[Stored entries]
*** Block opens ***
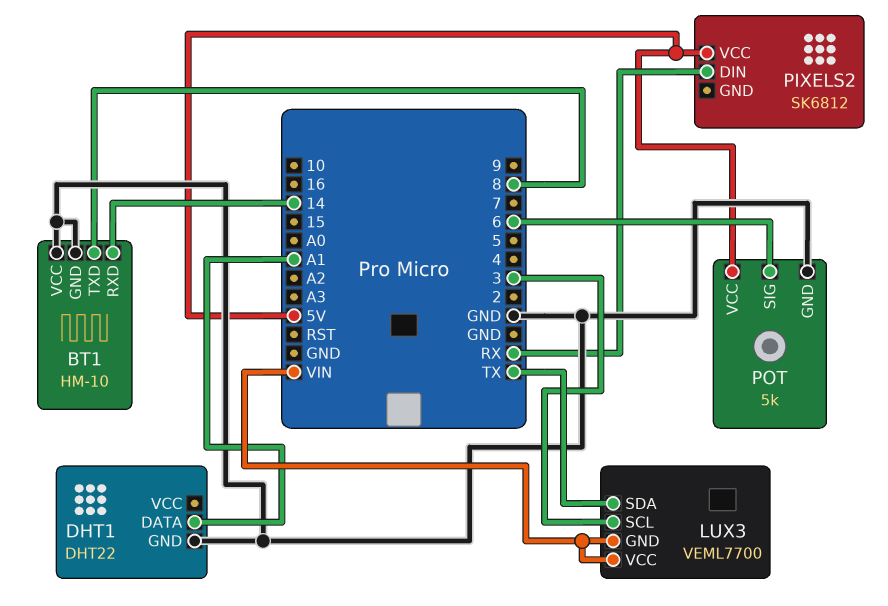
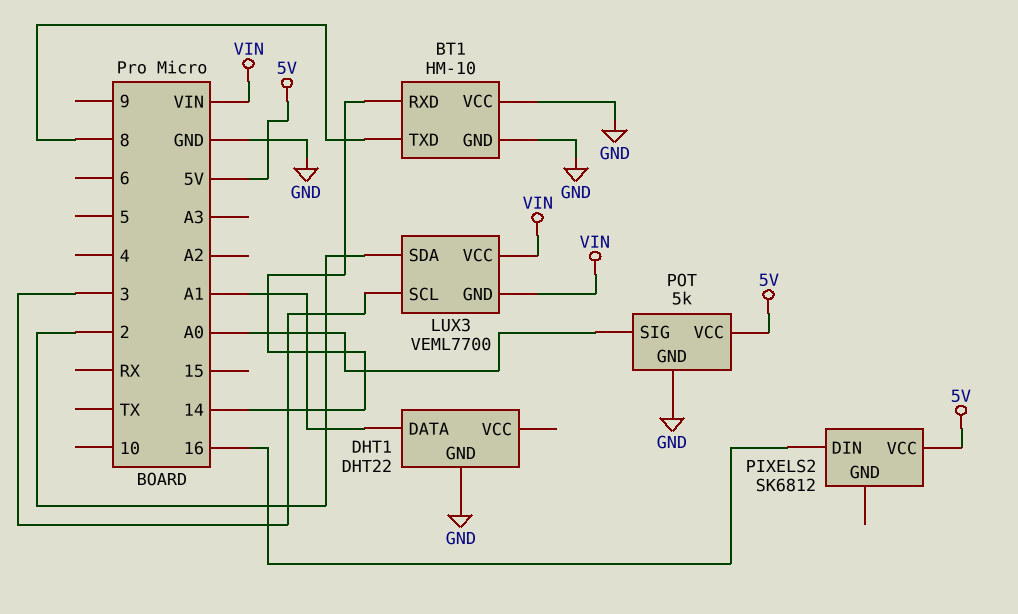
LUX3 pin SDA: TX -> 2
PIXELS2 pin DIN: RX -> 16
POT pin SIG: 6 -> A0

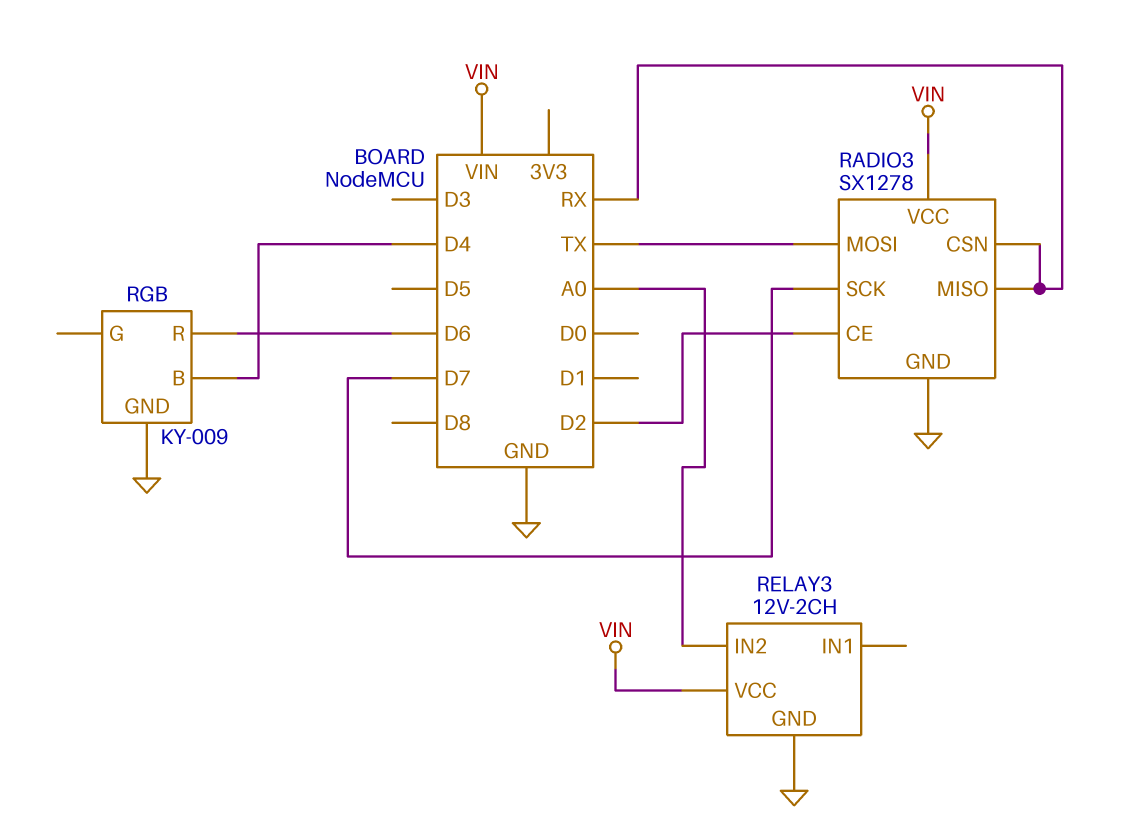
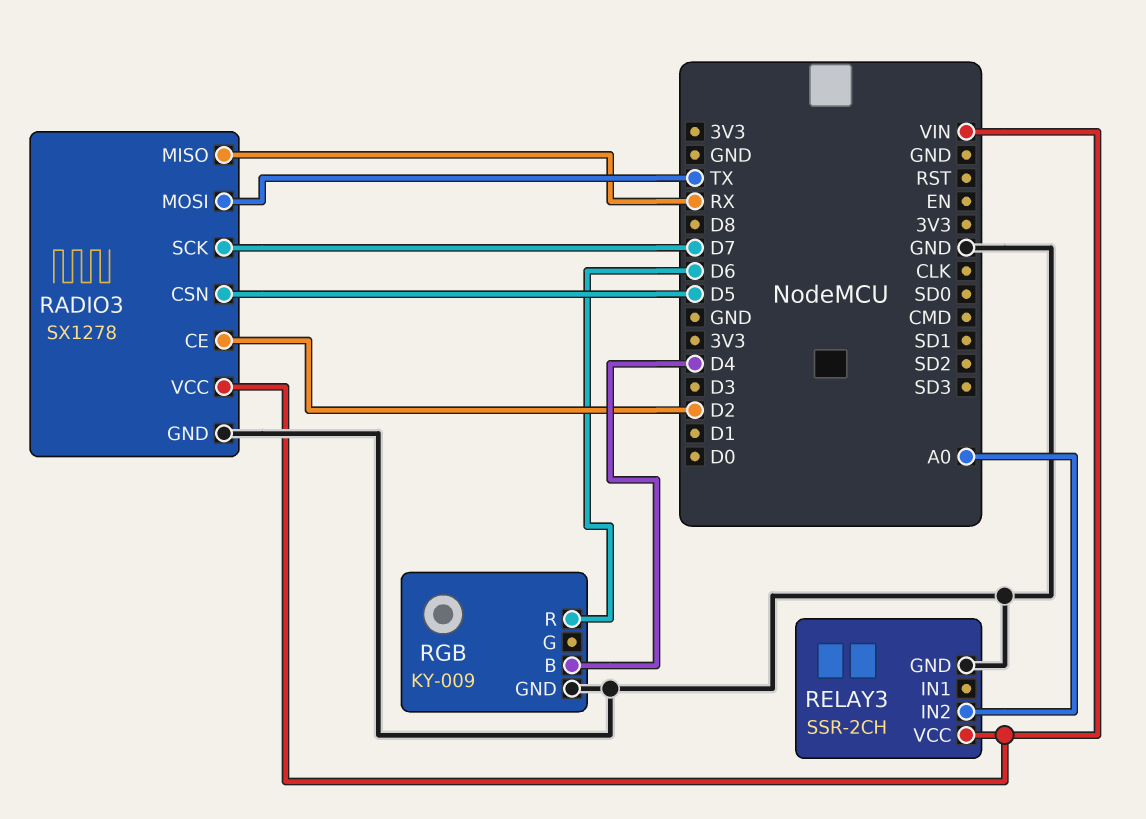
RADIO3 pin CSN: RX -> D5
RELAY3: 12V-2CH -> SSR-2CH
*** Block closes ***
* **Work item**
Working from the line with "PIXELS2 pin DIN: RX -> 16" down through the last line of the records, give every line again exactly, but no pictures.

* **Solution for this problem**
PIXELS2 pin DIN: RX -> 16
POT pin SIG: 6 -> A0

RADIO3 pin CSN: RX -> D5
RELAY3: 12V-2CH -> SSR-2CH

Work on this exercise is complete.